[Collected data]
_ _ _ _ _ _ _

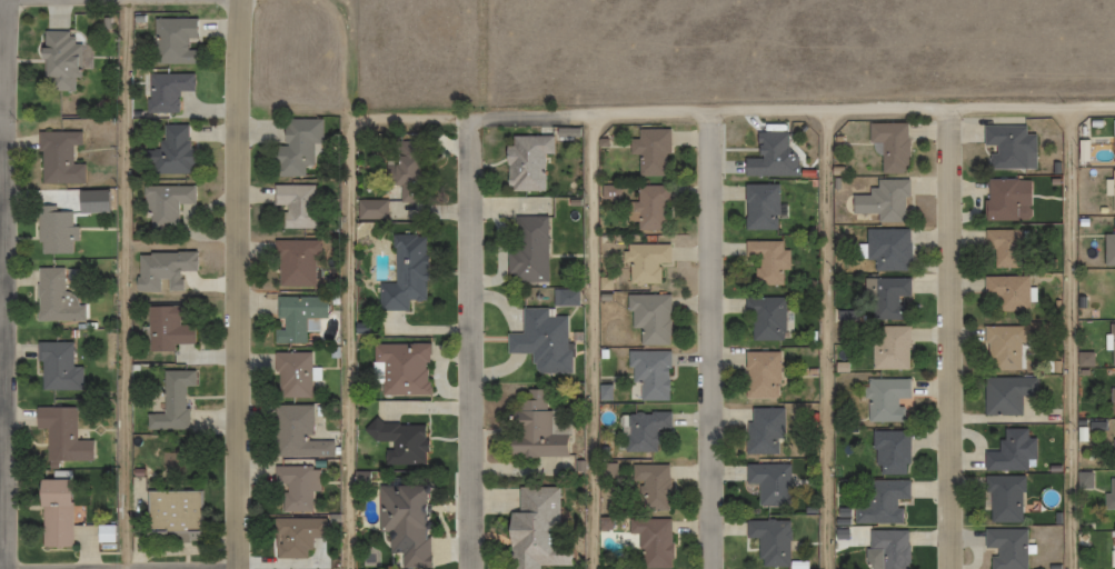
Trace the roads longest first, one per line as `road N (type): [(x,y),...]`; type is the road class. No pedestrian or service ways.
road 1 (residential): [(14,0),(9,568)]
road 2 (residential): [(952,568),(954,111)]
road 3 (residential): [(716,568),(721,114)]
road 4 (residential): [(474,568),(476,117)]
road 5 (residential): [(248,568),(245,133)]
road 6 (residential): [(248,0),(245,133)]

_ _ _ _ _ _ _

» **TASK STATEMENT**:
From the first line to the last, repeat the records above exactly, leaving out the pictures.

» **RESULT**:
Trace the roads longest first, one per line as `road N (type): [(x,y),...]`; type is the road class. No pedestrian or service ways.
road 1 (residential): [(14,0),(9,568)]
road 2 (residential): [(952,568),(954,111)]
road 3 (residential): [(716,568),(721,114)]
road 4 (residential): [(474,568),(476,117)]
road 5 (residential): [(248,568),(245,133)]
road 6 (residential): [(248,0),(245,133)]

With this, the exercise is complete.